**Task statement:** Retype the lines of the material below, exactly and only, from the one containing "yellow nut: 4 -> 3" through the last line, with pictures left out.
[[ Dataset excerpts, beginning ]]
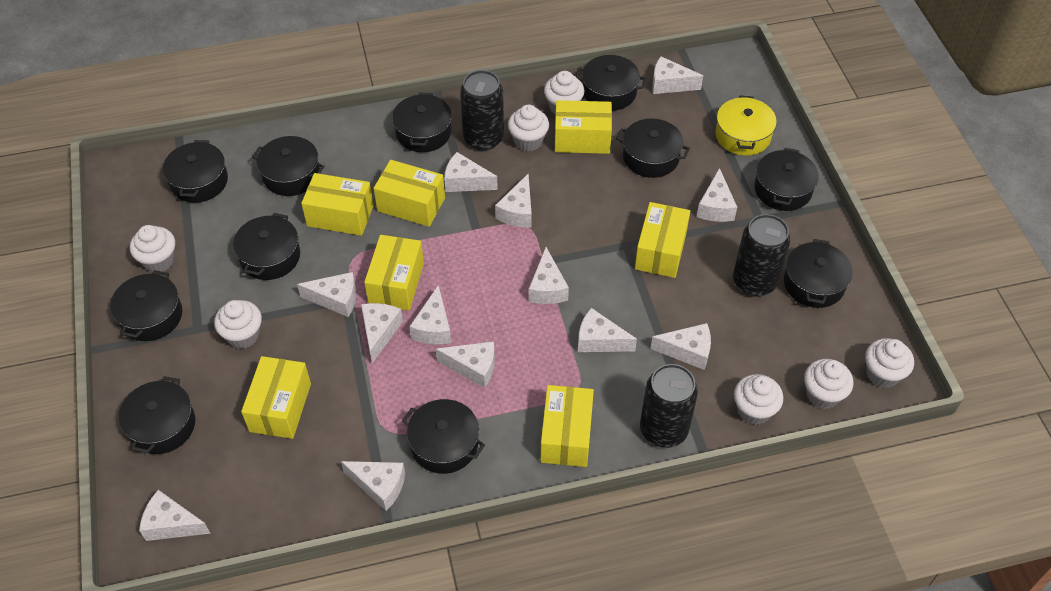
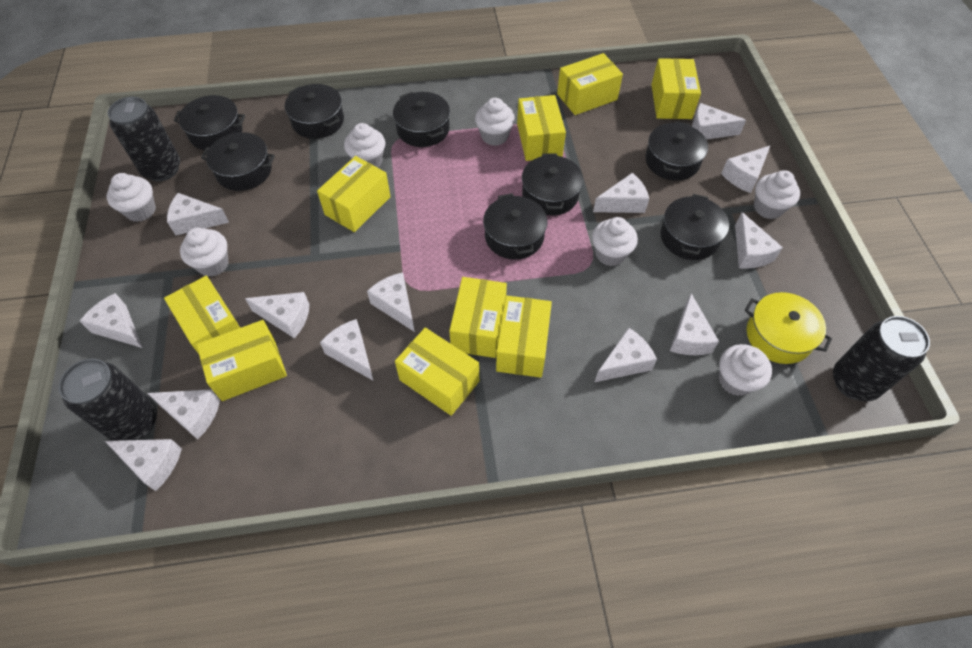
black pot: 11 -> 8
yellow box: 7 -> 9

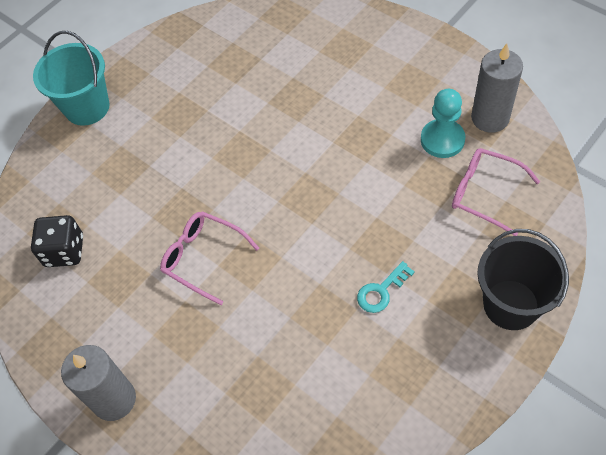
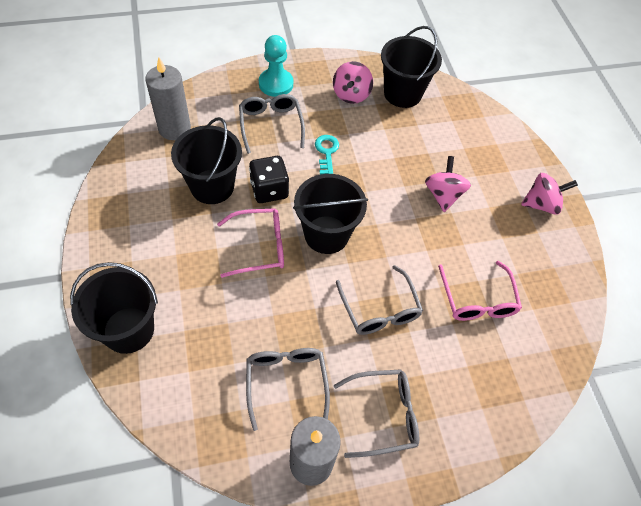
black bucket: 1 -> 4
grey glasses: 0 -> 4
pink spinning top: 0 -> 3
turquoise bucket: 1 -> 0

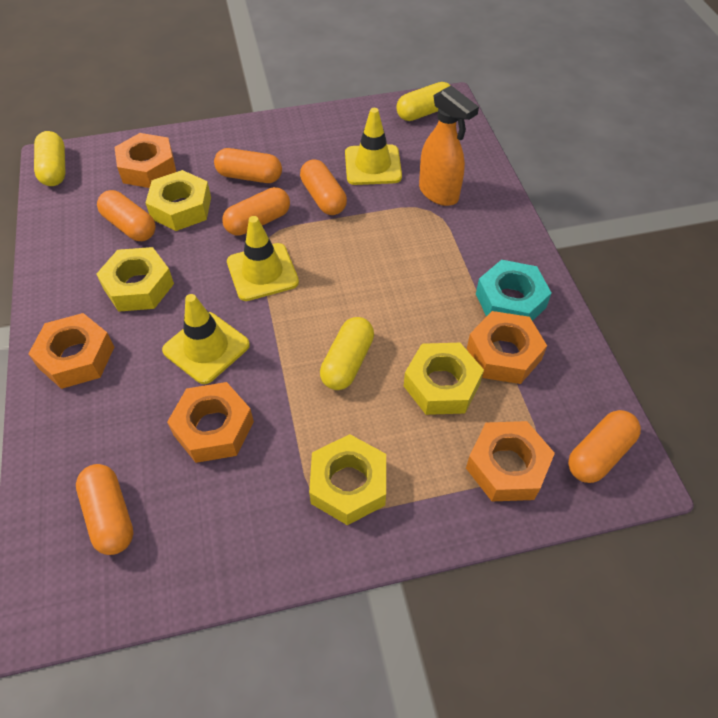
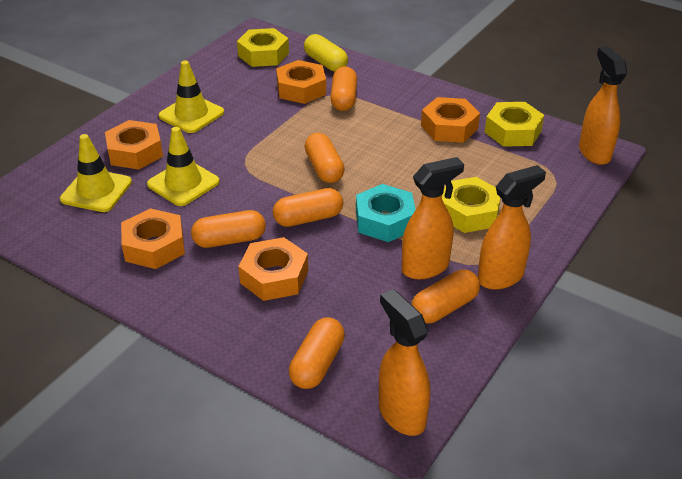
orange spray bottle: 1 -> 4
yellow capsule: 3 -> 1
yellow nut: 4 -> 3

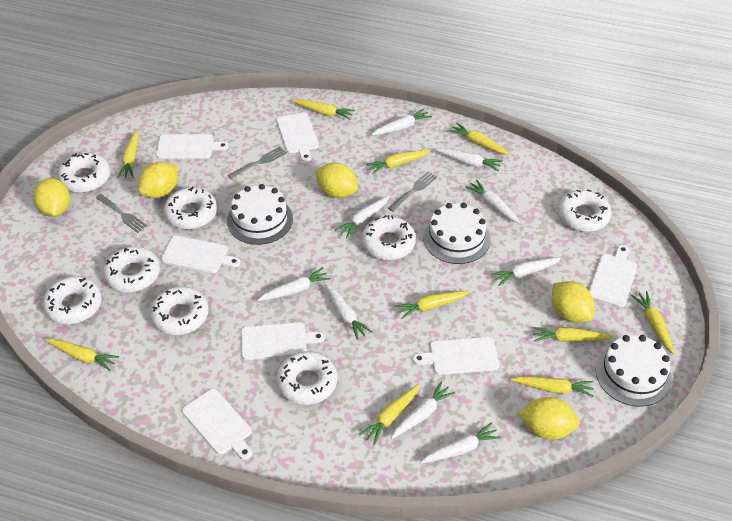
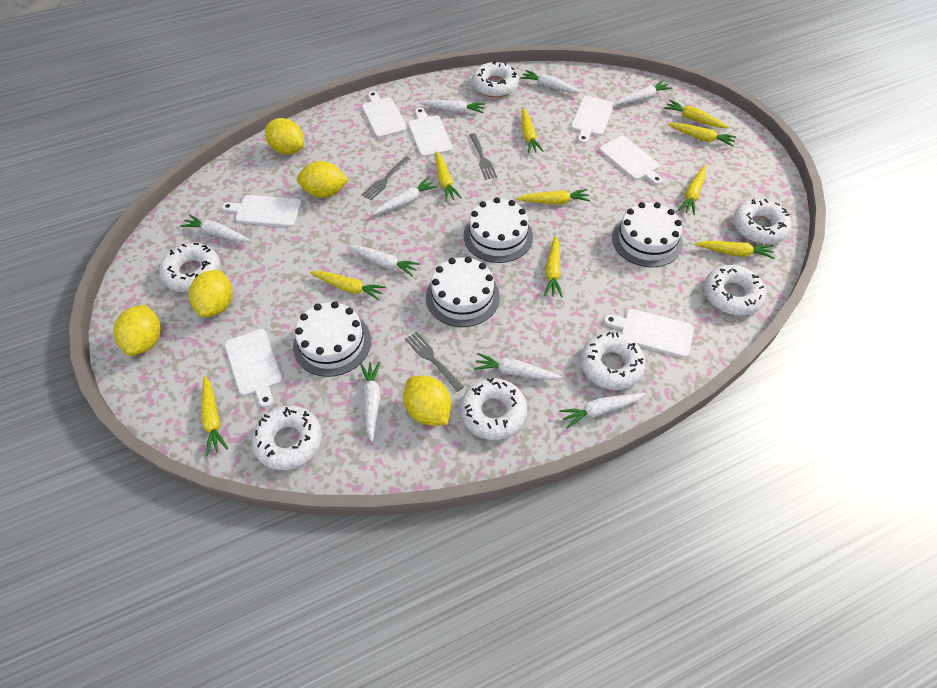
white cake: 3 -> 4
white donut: 8 -> 7

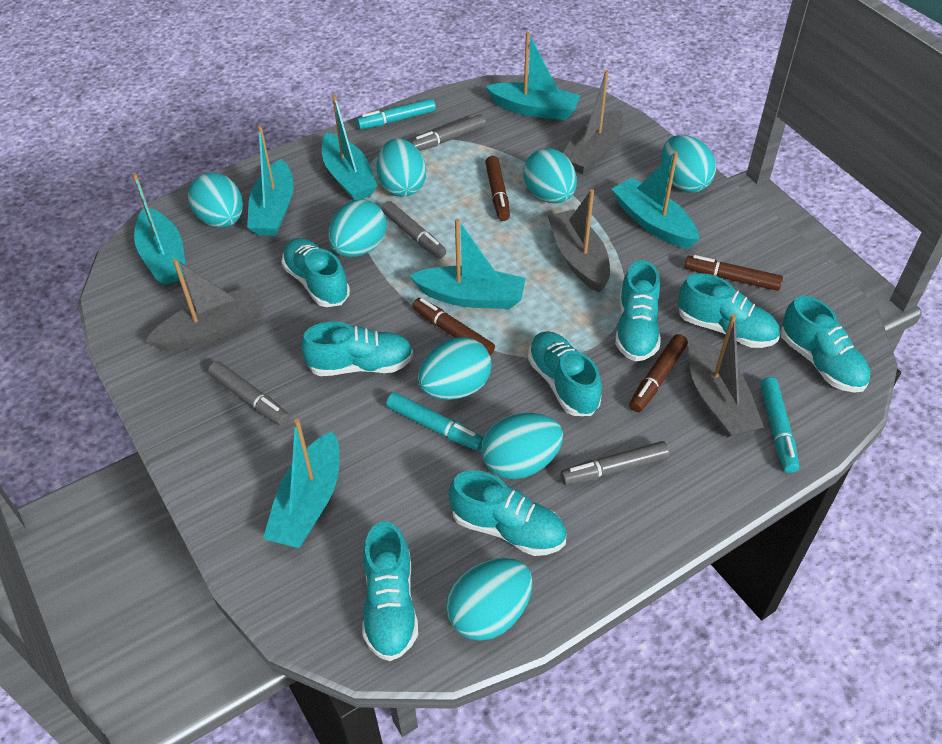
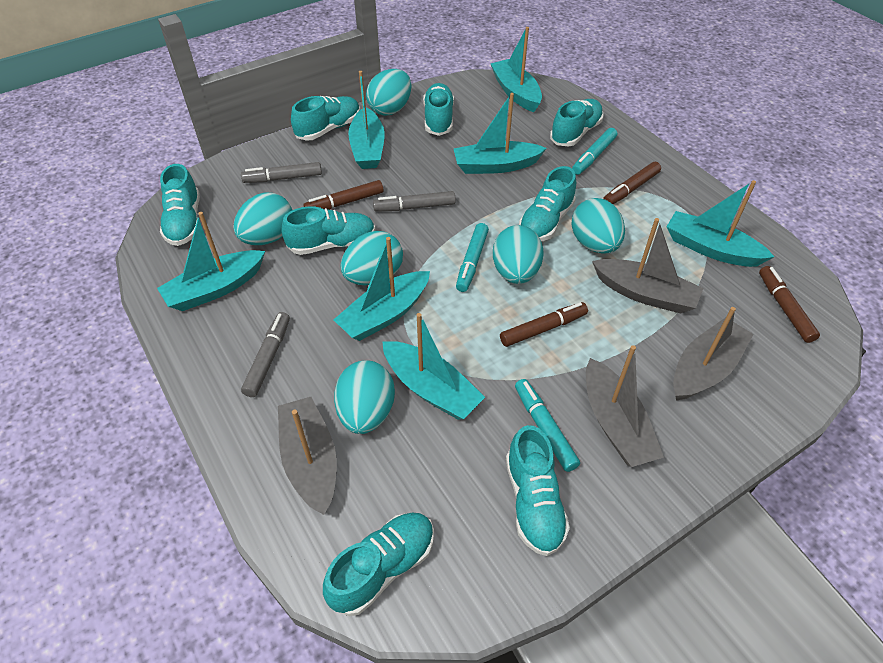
grey marker: 4 -> 3
turquoise egg: 8 -> 6

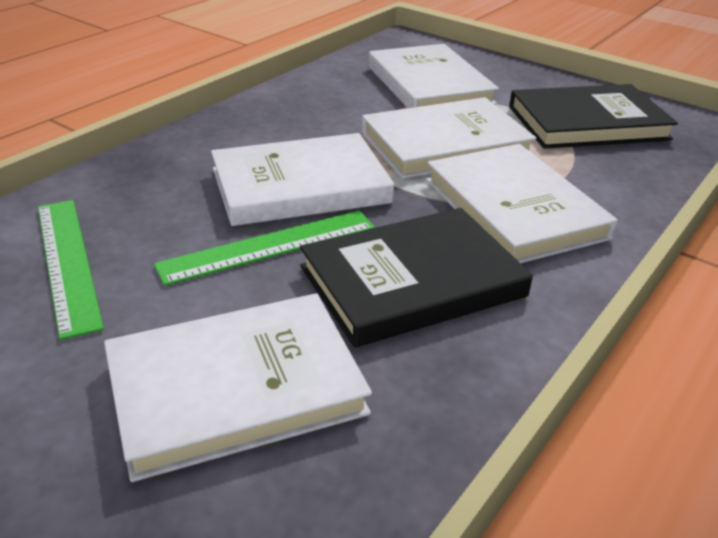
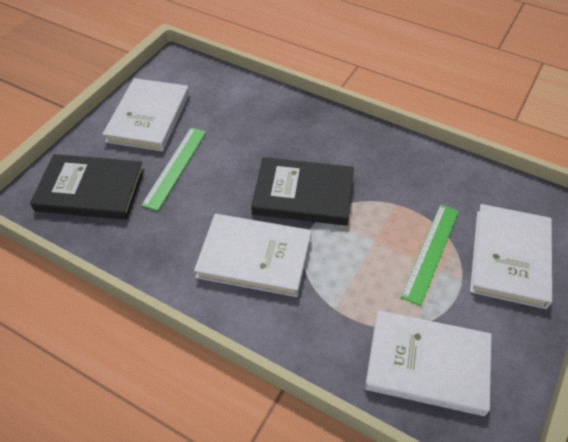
white book: 5 -> 4

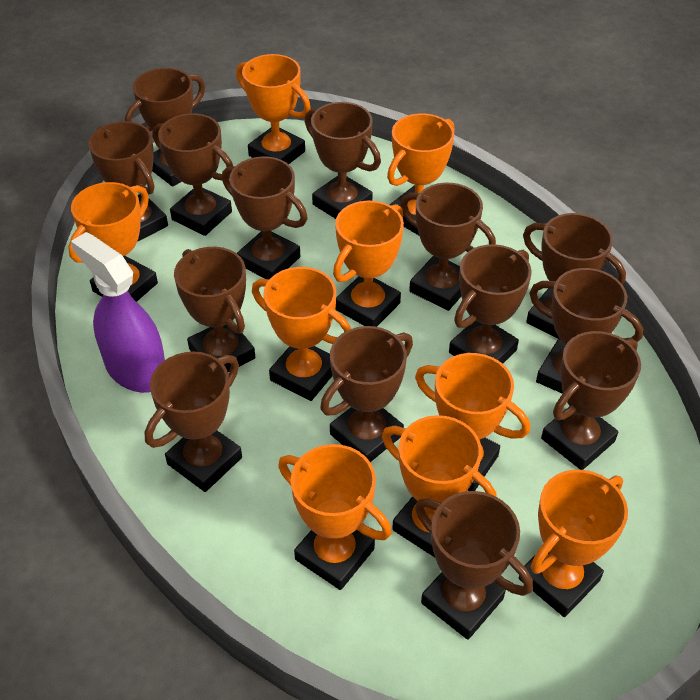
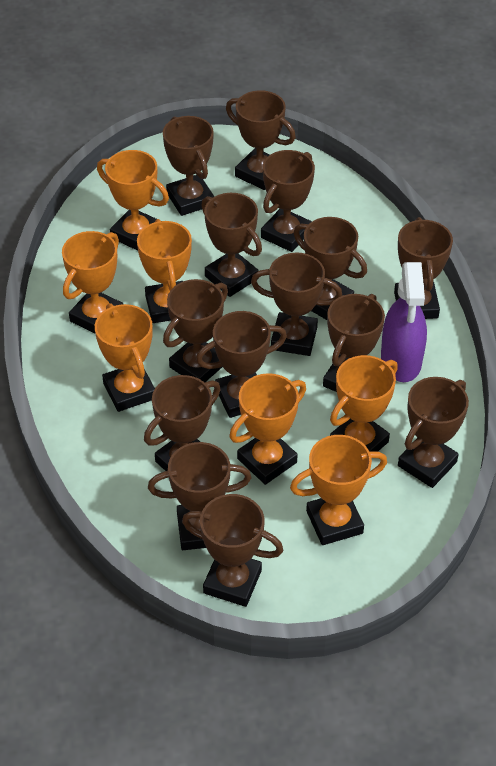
orange trophy: 9 -> 7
[[ Dataset excerpts, end ]]
**Solution to the problem:**
yellow nut: 4 -> 3

white cake: 3 -> 4
white donut: 8 -> 7

grey marker: 4 -> 3
turquoise egg: 8 -> 6

white book: 5 -> 4

orange trophy: 9 -> 7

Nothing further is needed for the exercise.